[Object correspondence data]
-=-=-
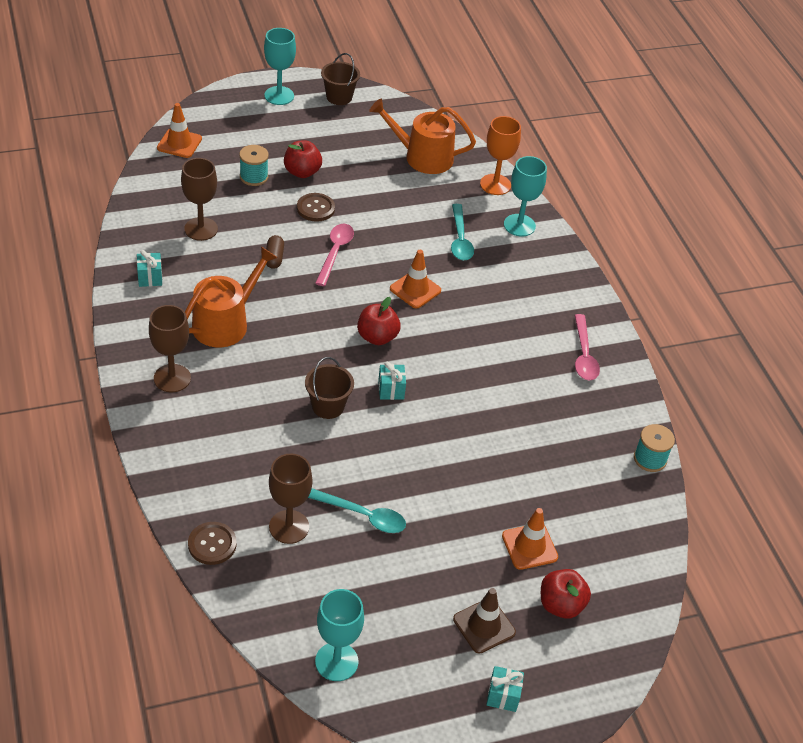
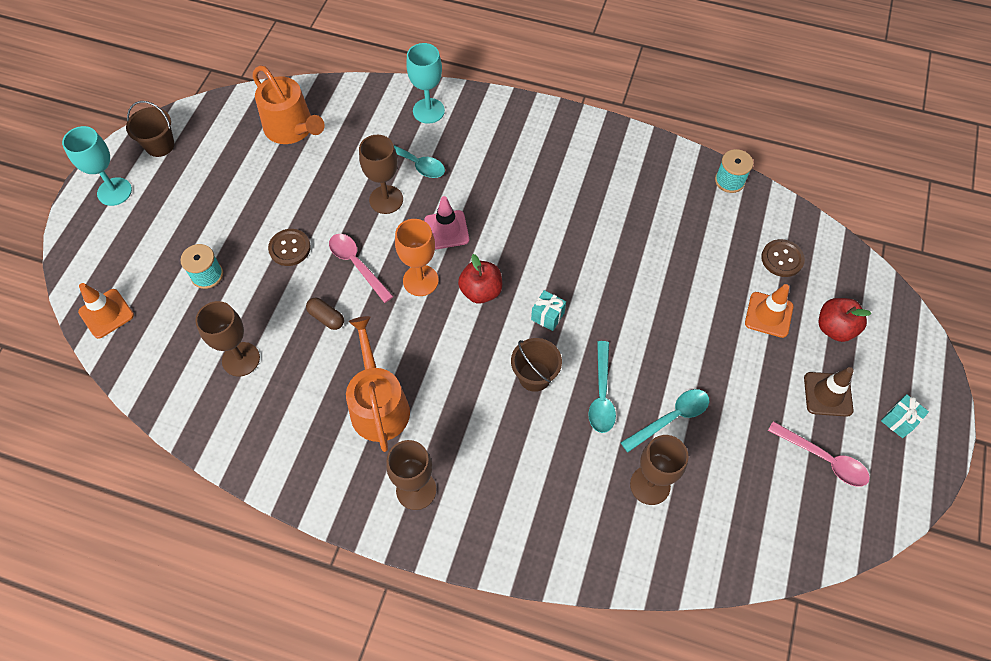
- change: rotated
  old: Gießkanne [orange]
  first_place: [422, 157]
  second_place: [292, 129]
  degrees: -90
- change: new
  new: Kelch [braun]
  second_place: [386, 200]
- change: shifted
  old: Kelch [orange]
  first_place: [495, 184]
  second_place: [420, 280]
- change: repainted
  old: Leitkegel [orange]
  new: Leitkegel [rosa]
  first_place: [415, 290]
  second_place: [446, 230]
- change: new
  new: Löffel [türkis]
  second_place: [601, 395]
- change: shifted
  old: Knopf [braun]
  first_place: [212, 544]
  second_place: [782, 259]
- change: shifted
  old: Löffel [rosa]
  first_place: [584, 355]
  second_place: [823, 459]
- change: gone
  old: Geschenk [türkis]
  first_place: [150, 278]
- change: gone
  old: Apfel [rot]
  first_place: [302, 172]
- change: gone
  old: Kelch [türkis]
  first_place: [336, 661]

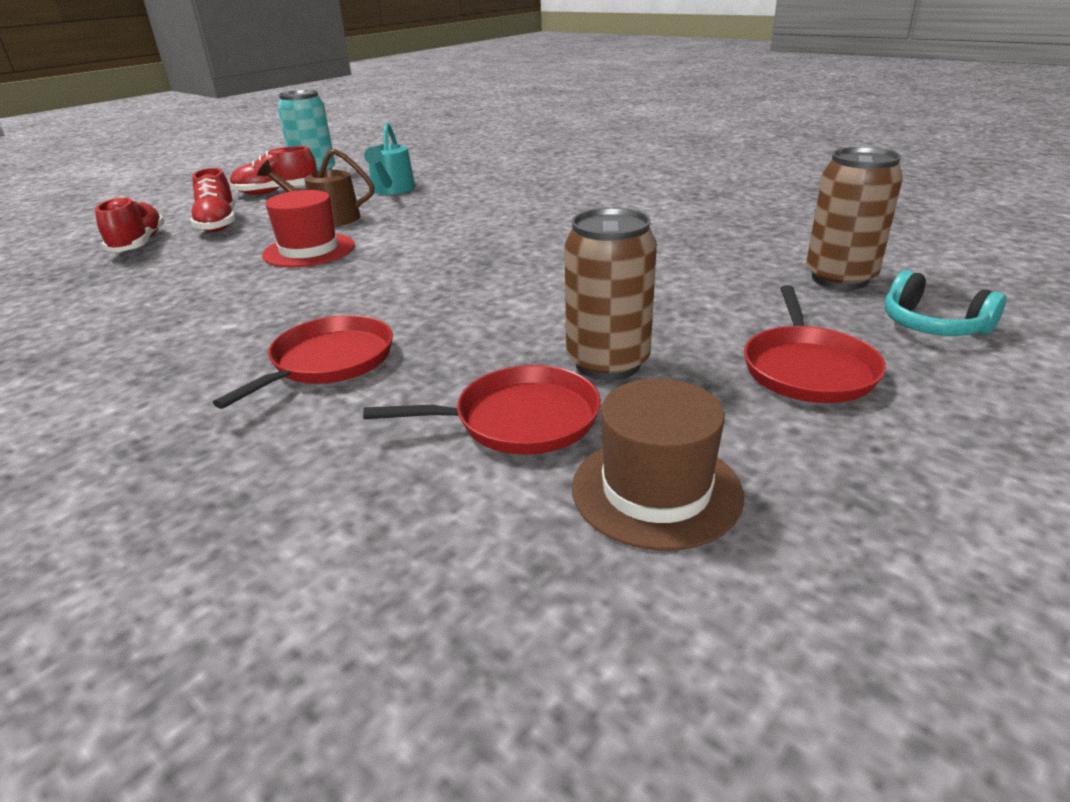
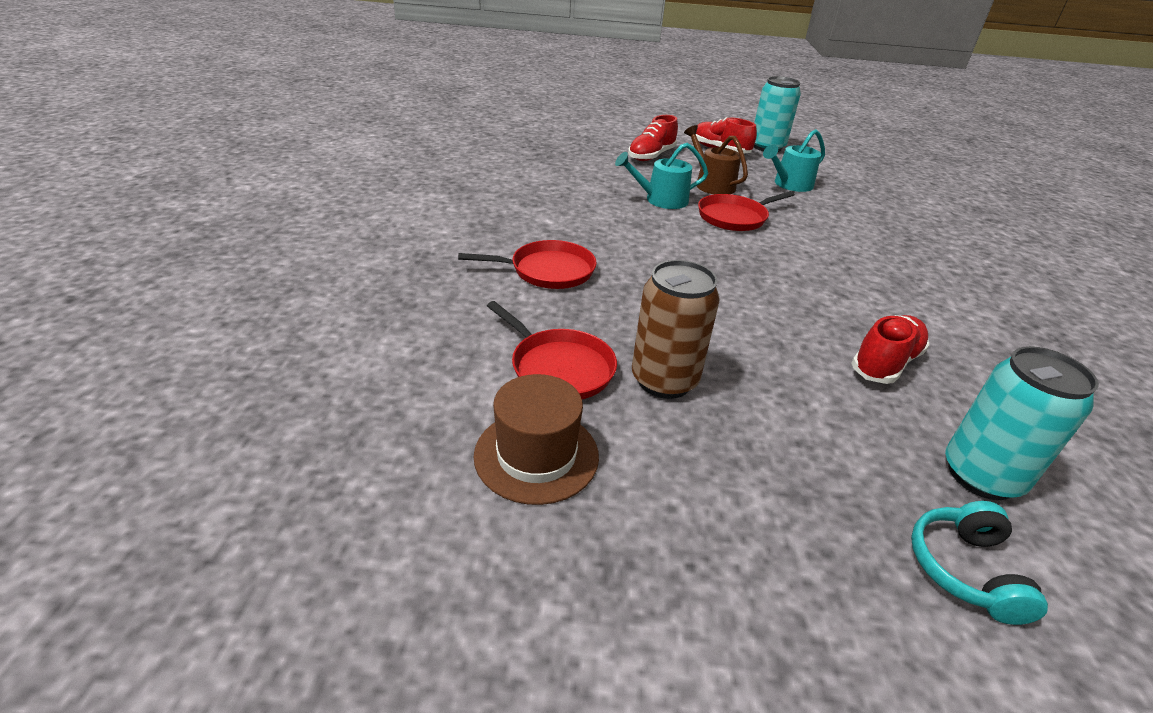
- change: swapped
  old: Hut [rot]
  new: Gießkanne [türkis]
  first_place: [309, 250]
  second_place: [661, 200]
- change: shifted
  old: Pfanne [rot]
  first_place: [807, 368]
  second_place: [735, 217]
- change: shifted
  old: Schuh [rot]
  first_place: [138, 244]
  second_place: [885, 363]
- change: repainted
  old: Dose [braun]
  new: Dose [türkis]
  first_place: [840, 278]
  second_place: [981, 476]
-=-=-
> **PROBLEM TO SOLVE**
Scan the data above for the word "Leitkegel" and report every line where it is found.

> **TASK ANSWER**
  old: Leitkegel [orange]
  new: Leitkegel [rosa]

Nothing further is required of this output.